BEGIN DATA EXTRACTS

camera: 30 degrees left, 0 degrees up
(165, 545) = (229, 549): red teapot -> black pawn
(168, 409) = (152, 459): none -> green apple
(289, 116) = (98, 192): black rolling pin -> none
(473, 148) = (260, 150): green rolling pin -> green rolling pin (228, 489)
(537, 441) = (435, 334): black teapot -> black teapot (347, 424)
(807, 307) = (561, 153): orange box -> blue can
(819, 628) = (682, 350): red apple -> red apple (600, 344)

END DATA EXTRACTS
BEGIN DATA EXTRACTS

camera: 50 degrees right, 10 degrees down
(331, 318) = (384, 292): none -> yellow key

END DATA EXTRACTS
BEGIN DATA EXTRACTS

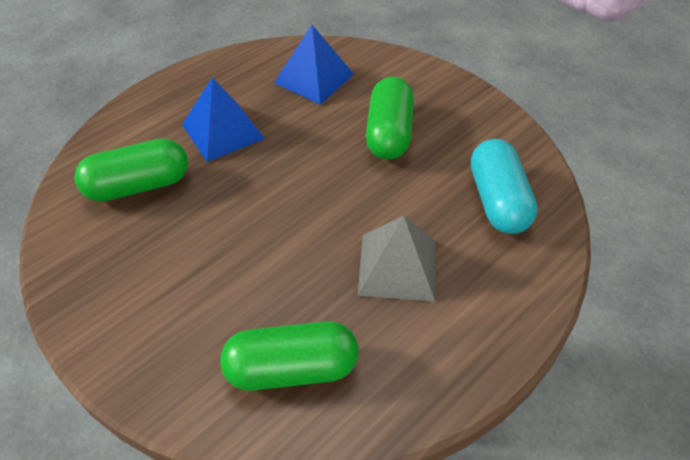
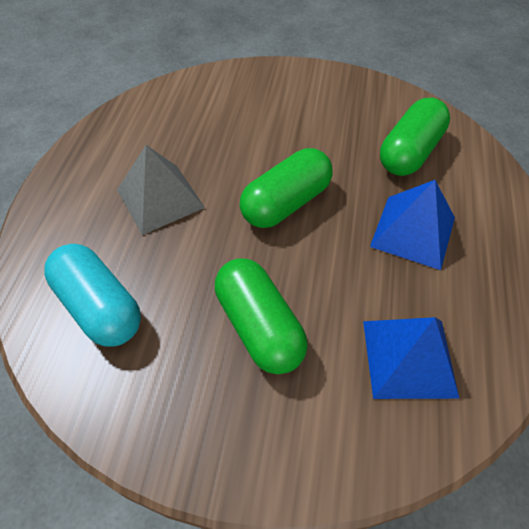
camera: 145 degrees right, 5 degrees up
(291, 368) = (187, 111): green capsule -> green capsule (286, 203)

END DATA EXTRACTS

• _WORK TO COMPLETE_:
Count the lines in the listing where the string "degrees" appears. Answer with the number only.

• _RESPONSE TO THE TASK_:
3